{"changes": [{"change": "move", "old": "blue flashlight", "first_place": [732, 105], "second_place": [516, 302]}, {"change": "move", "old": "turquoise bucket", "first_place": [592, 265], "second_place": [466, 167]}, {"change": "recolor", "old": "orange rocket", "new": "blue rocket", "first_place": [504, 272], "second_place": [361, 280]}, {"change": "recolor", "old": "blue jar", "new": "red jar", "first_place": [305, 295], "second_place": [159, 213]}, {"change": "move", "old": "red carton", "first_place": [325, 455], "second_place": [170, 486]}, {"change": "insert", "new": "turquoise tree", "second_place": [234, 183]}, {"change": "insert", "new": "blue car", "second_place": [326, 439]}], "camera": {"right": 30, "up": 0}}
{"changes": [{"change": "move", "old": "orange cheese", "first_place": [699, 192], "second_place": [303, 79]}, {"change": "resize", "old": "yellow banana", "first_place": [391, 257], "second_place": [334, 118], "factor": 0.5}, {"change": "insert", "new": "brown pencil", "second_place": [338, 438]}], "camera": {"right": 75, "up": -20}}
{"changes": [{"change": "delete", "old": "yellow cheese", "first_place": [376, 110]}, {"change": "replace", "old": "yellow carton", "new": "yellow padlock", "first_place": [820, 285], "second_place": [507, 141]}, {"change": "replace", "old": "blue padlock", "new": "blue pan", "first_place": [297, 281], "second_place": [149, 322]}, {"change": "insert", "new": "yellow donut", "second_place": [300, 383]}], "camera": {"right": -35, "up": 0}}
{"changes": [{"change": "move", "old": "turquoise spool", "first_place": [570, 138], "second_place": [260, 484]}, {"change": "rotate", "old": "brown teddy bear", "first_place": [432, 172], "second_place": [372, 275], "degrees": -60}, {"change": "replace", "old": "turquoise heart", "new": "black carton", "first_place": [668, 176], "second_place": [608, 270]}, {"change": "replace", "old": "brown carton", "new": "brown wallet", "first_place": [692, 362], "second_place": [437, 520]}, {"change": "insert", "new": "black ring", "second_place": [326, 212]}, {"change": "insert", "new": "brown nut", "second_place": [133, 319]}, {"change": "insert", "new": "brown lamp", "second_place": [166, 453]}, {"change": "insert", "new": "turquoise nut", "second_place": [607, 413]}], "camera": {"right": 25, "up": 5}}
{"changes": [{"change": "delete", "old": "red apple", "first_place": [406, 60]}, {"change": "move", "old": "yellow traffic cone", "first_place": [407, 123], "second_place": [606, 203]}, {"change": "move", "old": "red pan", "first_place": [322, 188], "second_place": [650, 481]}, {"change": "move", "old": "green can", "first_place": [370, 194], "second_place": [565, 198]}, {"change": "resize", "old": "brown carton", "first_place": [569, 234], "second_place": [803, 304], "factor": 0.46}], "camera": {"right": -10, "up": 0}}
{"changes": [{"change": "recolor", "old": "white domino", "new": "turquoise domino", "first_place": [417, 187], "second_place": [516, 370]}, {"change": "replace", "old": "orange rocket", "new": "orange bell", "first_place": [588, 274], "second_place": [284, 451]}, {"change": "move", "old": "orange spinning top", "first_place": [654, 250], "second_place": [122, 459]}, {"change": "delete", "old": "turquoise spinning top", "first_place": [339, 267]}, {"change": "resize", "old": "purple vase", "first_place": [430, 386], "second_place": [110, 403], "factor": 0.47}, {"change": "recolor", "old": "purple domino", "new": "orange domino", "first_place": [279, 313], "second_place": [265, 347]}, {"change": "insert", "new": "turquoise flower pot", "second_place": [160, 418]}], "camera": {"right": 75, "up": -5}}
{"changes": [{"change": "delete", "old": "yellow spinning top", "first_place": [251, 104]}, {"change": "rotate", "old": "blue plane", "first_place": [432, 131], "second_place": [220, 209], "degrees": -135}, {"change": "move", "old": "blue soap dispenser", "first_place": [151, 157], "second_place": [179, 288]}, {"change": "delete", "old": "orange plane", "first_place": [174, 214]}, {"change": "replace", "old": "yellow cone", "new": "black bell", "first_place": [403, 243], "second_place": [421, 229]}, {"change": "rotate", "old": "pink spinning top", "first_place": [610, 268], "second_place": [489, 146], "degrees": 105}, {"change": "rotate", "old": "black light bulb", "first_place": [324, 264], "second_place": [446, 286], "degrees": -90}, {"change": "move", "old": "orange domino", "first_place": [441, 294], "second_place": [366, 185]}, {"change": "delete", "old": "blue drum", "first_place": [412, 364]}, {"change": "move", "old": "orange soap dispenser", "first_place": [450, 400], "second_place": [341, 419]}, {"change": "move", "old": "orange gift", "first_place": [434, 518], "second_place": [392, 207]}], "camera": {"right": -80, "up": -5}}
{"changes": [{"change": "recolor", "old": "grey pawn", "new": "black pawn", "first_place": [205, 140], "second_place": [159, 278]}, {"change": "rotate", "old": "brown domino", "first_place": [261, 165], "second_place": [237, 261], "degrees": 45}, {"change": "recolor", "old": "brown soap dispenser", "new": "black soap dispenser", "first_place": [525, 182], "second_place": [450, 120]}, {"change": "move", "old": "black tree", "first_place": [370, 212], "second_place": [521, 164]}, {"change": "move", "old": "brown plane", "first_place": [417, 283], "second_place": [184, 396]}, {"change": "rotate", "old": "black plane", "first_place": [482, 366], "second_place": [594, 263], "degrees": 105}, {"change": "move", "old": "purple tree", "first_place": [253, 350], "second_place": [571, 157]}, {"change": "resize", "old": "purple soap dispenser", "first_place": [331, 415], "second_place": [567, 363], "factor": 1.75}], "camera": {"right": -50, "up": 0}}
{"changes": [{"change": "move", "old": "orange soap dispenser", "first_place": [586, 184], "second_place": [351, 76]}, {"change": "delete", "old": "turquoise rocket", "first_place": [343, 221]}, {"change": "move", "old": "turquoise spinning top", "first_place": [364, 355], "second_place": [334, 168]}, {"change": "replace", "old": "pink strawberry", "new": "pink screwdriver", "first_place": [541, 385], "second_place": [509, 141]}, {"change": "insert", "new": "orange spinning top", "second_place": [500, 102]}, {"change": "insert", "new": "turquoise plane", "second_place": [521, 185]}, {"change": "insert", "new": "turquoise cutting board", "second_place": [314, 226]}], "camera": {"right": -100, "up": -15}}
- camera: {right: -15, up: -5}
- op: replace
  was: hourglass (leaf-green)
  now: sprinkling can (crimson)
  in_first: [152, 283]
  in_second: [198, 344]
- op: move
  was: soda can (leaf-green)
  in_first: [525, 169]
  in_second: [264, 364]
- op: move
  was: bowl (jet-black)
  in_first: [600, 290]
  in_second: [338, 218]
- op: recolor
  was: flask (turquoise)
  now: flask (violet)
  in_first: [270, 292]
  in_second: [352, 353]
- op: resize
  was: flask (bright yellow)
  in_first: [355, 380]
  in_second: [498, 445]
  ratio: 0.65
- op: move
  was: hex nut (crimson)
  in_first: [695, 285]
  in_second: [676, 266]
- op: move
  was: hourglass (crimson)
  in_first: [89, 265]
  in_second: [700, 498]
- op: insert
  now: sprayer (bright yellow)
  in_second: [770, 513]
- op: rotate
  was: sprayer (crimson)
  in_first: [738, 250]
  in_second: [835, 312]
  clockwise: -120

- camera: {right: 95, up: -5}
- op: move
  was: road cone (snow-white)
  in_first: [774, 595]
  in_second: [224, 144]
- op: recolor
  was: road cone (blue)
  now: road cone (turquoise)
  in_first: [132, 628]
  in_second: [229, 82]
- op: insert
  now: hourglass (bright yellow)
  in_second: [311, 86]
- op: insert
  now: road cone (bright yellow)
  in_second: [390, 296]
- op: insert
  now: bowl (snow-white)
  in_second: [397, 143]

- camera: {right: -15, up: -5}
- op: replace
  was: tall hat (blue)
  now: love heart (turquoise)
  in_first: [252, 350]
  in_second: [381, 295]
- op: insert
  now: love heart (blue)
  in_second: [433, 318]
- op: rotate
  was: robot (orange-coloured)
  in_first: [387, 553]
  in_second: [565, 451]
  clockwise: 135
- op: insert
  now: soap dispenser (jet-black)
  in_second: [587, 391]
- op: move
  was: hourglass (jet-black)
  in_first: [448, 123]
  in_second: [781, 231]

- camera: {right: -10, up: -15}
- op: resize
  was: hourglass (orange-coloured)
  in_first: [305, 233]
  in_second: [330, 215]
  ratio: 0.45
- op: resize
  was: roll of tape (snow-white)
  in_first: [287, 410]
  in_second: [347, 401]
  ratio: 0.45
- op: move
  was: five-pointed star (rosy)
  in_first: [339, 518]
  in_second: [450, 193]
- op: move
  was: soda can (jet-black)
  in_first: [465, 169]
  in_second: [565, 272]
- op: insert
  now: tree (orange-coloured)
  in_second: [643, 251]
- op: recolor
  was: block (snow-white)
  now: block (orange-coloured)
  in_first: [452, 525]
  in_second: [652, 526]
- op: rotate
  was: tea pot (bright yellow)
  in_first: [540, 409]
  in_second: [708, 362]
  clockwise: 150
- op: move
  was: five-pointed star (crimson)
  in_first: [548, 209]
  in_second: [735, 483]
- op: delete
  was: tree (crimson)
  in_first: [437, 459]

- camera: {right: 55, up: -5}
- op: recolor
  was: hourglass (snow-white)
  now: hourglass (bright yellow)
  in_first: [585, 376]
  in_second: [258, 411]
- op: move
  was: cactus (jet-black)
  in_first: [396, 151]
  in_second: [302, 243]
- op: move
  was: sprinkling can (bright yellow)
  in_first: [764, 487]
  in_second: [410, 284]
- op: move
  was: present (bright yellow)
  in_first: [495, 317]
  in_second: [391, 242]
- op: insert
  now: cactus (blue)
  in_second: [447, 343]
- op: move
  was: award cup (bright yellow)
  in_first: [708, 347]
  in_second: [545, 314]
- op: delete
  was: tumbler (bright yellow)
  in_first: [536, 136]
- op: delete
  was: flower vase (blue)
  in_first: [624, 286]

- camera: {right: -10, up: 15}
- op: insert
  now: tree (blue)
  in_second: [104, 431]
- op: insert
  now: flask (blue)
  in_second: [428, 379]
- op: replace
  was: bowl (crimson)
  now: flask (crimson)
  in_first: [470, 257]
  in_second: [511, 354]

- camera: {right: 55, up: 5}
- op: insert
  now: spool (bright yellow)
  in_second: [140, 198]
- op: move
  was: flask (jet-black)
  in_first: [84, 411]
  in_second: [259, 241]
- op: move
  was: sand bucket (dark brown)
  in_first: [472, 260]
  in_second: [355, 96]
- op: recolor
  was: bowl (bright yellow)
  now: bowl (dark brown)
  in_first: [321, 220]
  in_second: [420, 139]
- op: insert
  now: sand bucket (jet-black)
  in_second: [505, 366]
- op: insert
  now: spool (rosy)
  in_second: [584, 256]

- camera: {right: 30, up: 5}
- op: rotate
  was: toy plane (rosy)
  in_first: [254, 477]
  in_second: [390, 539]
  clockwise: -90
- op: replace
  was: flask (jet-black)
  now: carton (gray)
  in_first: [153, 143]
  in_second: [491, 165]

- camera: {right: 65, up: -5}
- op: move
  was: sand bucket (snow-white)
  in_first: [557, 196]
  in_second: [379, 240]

▸ **What the task requires**
Using the entries above, give back exactly the line containing "was: bowl (jet-black)", the line containing "in_first: [355, 380]", and every line between them, and nothing else.

▸ **Answer area**
  was: bowl (jet-black)
  in_first: [600, 290]
  in_second: [338, 218]
- op: recolor
  was: flask (turquoise)
  now: flask (violet)
  in_first: [270, 292]
  in_second: [352, 353]
- op: resize
  was: flask (bright yellow)
  in_first: [355, 380]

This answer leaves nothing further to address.